### AIM OF THE EXERCISE
All entries below must be given again exactly as they stand.

:: DATA IN THIS EXERCISE ::

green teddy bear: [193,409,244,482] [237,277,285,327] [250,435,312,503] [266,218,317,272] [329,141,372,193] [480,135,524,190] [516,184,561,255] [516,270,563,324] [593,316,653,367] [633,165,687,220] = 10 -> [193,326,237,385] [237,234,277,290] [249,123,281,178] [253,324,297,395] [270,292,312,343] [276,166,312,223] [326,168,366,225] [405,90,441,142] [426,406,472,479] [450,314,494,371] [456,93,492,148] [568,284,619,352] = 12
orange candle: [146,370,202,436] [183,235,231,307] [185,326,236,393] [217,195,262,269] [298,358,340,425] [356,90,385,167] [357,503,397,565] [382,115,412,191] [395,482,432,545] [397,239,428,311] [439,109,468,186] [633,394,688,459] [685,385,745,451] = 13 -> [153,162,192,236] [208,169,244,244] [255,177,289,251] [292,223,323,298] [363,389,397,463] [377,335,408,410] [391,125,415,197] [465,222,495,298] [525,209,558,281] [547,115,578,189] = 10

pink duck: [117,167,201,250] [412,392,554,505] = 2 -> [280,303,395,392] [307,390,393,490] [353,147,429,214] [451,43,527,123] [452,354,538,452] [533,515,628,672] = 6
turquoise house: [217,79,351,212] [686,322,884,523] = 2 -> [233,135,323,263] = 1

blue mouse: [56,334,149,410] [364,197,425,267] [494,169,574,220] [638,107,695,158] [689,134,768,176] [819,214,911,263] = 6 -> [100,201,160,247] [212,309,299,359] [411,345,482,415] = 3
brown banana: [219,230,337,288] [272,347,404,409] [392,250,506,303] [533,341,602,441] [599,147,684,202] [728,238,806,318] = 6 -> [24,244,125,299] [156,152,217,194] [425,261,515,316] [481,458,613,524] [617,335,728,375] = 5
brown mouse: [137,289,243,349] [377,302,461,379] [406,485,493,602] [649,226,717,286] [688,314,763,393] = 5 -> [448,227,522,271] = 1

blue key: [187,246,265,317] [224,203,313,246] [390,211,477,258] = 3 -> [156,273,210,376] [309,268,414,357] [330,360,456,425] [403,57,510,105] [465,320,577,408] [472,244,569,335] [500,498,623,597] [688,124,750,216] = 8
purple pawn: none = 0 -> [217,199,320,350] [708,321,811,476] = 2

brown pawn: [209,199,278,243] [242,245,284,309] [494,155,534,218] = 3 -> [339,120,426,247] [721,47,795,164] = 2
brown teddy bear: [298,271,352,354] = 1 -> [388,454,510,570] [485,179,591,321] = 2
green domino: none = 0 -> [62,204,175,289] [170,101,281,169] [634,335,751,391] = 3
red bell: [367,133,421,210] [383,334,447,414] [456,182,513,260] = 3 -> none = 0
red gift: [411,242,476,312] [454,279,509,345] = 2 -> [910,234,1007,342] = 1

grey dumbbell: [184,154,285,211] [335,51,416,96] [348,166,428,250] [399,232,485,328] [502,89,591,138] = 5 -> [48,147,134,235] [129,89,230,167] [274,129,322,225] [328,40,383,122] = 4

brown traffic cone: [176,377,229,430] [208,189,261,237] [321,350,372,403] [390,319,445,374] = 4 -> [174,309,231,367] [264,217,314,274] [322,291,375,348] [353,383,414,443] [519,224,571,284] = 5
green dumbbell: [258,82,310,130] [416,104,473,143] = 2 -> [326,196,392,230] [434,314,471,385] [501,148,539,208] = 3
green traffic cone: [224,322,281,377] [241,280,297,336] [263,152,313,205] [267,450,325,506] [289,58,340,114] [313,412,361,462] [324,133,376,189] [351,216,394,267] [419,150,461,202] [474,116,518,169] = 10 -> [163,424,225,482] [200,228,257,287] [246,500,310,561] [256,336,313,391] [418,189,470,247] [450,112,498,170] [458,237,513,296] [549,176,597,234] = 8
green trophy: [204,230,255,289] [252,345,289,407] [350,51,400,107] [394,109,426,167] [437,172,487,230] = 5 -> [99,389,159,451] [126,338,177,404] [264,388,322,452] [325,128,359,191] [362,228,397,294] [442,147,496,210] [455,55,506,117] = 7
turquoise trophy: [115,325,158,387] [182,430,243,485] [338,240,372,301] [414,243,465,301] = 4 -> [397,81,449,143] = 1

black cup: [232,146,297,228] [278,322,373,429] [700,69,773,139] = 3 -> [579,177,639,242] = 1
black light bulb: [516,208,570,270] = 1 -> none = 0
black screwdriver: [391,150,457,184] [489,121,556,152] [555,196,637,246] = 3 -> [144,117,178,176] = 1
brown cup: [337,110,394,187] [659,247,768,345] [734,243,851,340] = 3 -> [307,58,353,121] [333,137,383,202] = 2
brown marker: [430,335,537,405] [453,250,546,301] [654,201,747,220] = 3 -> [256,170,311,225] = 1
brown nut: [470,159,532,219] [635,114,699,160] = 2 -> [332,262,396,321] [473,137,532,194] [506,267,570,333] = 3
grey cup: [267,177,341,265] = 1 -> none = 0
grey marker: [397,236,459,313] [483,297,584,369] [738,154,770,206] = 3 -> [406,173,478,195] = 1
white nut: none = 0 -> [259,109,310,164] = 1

:::

### TASK RESULT
green teddy bear: [193,409,244,482] [237,277,285,327] [250,435,312,503] [266,218,317,272] [329,141,372,193] [480,135,524,190] [516,184,561,255] [516,270,563,324] [593,316,653,367] [633,165,687,220] = 10 -> [193,326,237,385] [237,234,277,290] [249,123,281,178] [253,324,297,395] [270,292,312,343] [276,166,312,223] [326,168,366,225] [405,90,441,142] [426,406,472,479] [450,314,494,371] [456,93,492,148] [568,284,619,352] = 12
orange candle: [146,370,202,436] [183,235,231,307] [185,326,236,393] [217,195,262,269] [298,358,340,425] [356,90,385,167] [357,503,397,565] [382,115,412,191] [395,482,432,545] [397,239,428,311] [439,109,468,186] [633,394,688,459] [685,385,745,451] = 13 -> [153,162,192,236] [208,169,244,244] [255,177,289,251] [292,223,323,298] [363,389,397,463] [377,335,408,410] [391,125,415,197] [465,222,495,298] [525,209,558,281] [547,115,578,189] = 10

pink duck: [117,167,201,250] [412,392,554,505] = 2 -> [280,303,395,392] [307,390,393,490] [353,147,429,214] [451,43,527,123] [452,354,538,452] [533,515,628,672] = 6
turquoise house: [217,79,351,212] [686,322,884,523] = 2 -> [233,135,323,263] = 1

blue mouse: [56,334,149,410] [364,197,425,267] [494,169,574,220] [638,107,695,158] [689,134,768,176] [819,214,911,263] = 6 -> [100,201,160,247] [212,309,299,359] [411,345,482,415] = 3
brown banana: [219,230,337,288] [272,347,404,409] [392,250,506,303] [533,341,602,441] [599,147,684,202] [728,238,806,318] = 6 -> [24,244,125,299] [156,152,217,194] [425,261,515,316] [481,458,613,524] [617,335,728,375] = 5
brown mouse: [137,289,243,349] [377,302,461,379] [406,485,493,602] [649,226,717,286] [688,314,763,393] = 5 -> [448,227,522,271] = 1

blue key: [187,246,265,317] [224,203,313,246] [390,211,477,258] = 3 -> [156,273,210,376] [309,268,414,357] [330,360,456,425] [403,57,510,105] [465,320,577,408] [472,244,569,335] [500,498,623,597] [688,124,750,216] = 8
purple pawn: none = 0 -> [217,199,320,350] [708,321,811,476] = 2

brown pawn: [209,199,278,243] [242,245,284,309] [494,155,534,218] = 3 -> [339,120,426,247] [721,47,795,164] = 2
brown teddy bear: [298,271,352,354] = 1 -> [388,454,510,570] [485,179,591,321] = 2
green domino: none = 0 -> [62,204,175,289] [170,101,281,169] [634,335,751,391] = 3
red bell: [367,133,421,210] [383,334,447,414] [456,182,513,260] = 3 -> none = 0
red gift: [411,242,476,312] [454,279,509,345] = 2 -> [910,234,1007,342] = 1

grey dumbbell: [184,154,285,211] [335,51,416,96] [348,166,428,250] [399,232,485,328] [502,89,591,138] = 5 -> [48,147,134,235] [129,89,230,167] [274,129,322,225] [328,40,383,122] = 4

brown traffic cone: [176,377,229,430] [208,189,261,237] [321,350,372,403] [390,319,445,374] = 4 -> [174,309,231,367] [264,217,314,274] [322,291,375,348] [353,383,414,443] [519,224,571,284] = 5
green dumbbell: [258,82,310,130] [416,104,473,143] = 2 -> [326,196,392,230] [434,314,471,385] [501,148,539,208] = 3
green traffic cone: [224,322,281,377] [241,280,297,336] [263,152,313,205] [267,450,325,506] [289,58,340,114] [313,412,361,462] [324,133,376,189] [351,216,394,267] [419,150,461,202] [474,116,518,169] = 10 -> [163,424,225,482] [200,228,257,287] [246,500,310,561] [256,336,313,391] [418,189,470,247] [450,112,498,170] [458,237,513,296] [549,176,597,234] = 8
green trophy: [204,230,255,289] [252,345,289,407] [350,51,400,107] [394,109,426,167] [437,172,487,230] = 5 -> [99,389,159,451] [126,338,177,404] [264,388,322,452] [325,128,359,191] [362,228,397,294] [442,147,496,210] [455,55,506,117] = 7
turquoise trophy: [115,325,158,387] [182,430,243,485] [338,240,372,301] [414,243,465,301] = 4 -> [397,81,449,143] = 1

black cup: [232,146,297,228] [278,322,373,429] [700,69,773,139] = 3 -> [579,177,639,242] = 1
black light bulb: [516,208,570,270] = 1 -> none = 0
black screwdriver: [391,150,457,184] [489,121,556,152] [555,196,637,246] = 3 -> [144,117,178,176] = 1
brown cup: [337,110,394,187] [659,247,768,345] [734,243,851,340] = 3 -> [307,58,353,121] [333,137,383,202] = 2
brown marker: [430,335,537,405] [453,250,546,301] [654,201,747,220] = 3 -> [256,170,311,225] = 1
brown nut: [470,159,532,219] [635,114,699,160] = 2 -> [332,262,396,321] [473,137,532,194] [506,267,570,333] = 3
grey cup: [267,177,341,265] = 1 -> none = 0
grey marker: [397,236,459,313] [483,297,584,369] [738,154,770,206] = 3 -> [406,173,478,195] = 1
white nut: none = 0 -> [259,109,310,164] = 1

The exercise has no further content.